- _Activity_
Please return every line of the records below that holds the word "none".

>>>>>

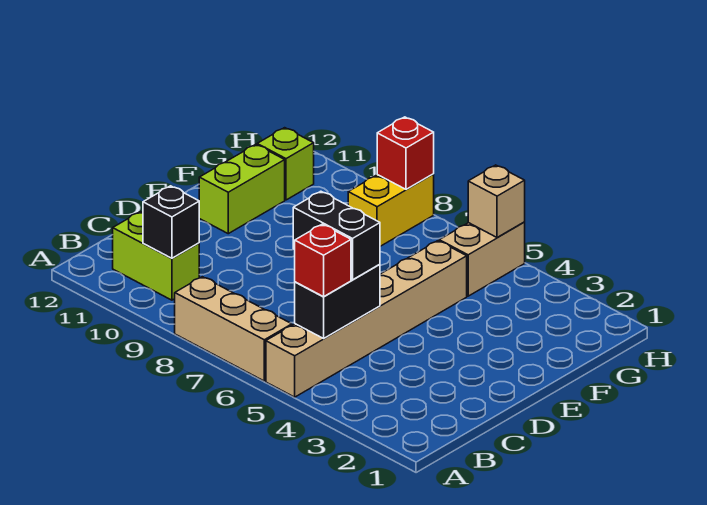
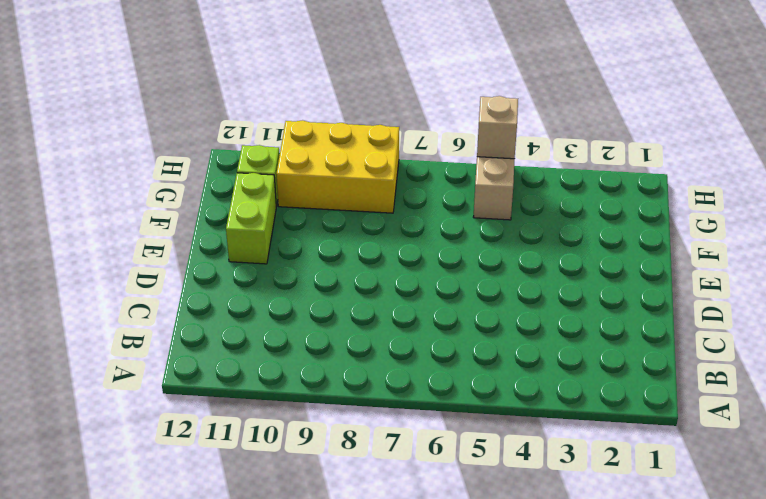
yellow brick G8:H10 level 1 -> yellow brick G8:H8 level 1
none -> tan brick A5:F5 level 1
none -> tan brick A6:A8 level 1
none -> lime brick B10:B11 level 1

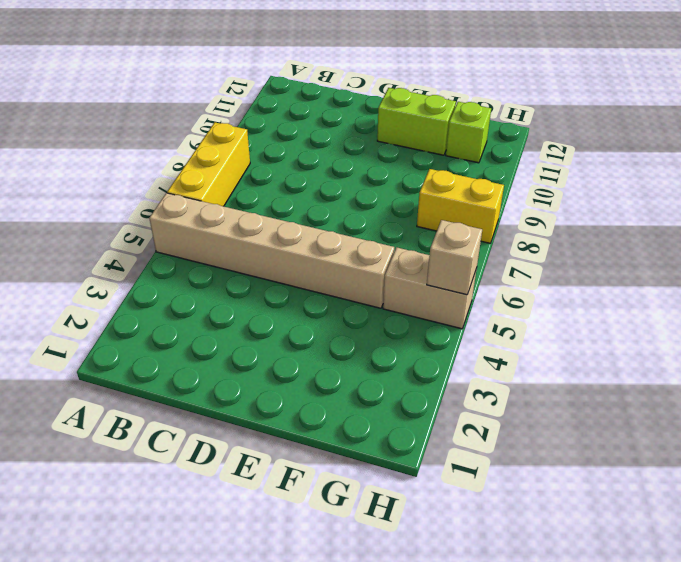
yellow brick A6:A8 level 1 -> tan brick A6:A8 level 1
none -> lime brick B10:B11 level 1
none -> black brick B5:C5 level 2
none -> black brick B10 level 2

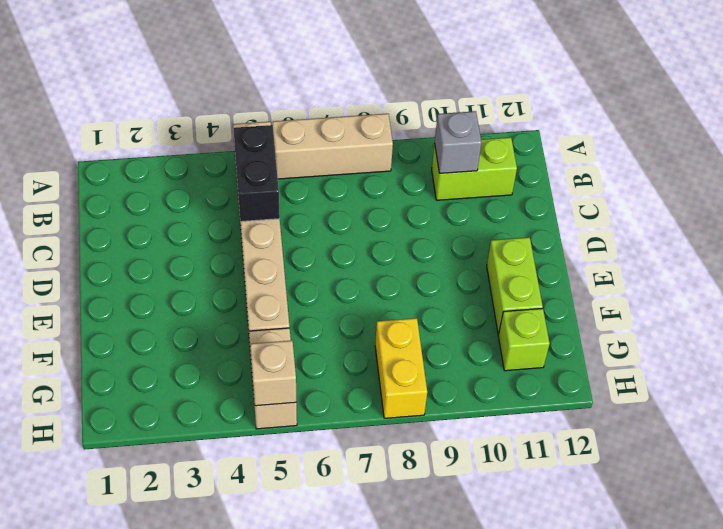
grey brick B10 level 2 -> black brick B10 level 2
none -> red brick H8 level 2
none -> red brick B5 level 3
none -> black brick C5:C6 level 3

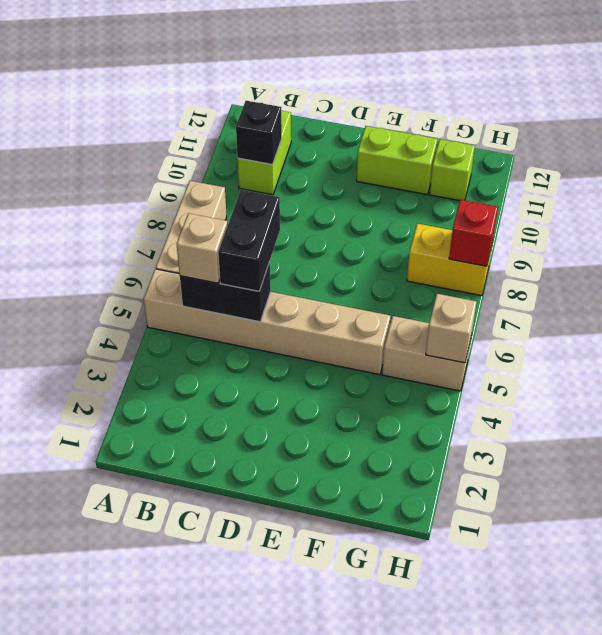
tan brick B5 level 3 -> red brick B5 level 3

<<<<<

- _Written response_
none -> tan brick A5:F5 level 1
none -> tan brick A6:A8 level 1
none -> lime brick B10:B11 level 1
none -> lime brick B10:B11 level 1
none -> black brick B5:C5 level 2
none -> black brick B10 level 2
none -> red brick H8 level 2
none -> red brick B5 level 3
none -> black brick C5:C6 level 3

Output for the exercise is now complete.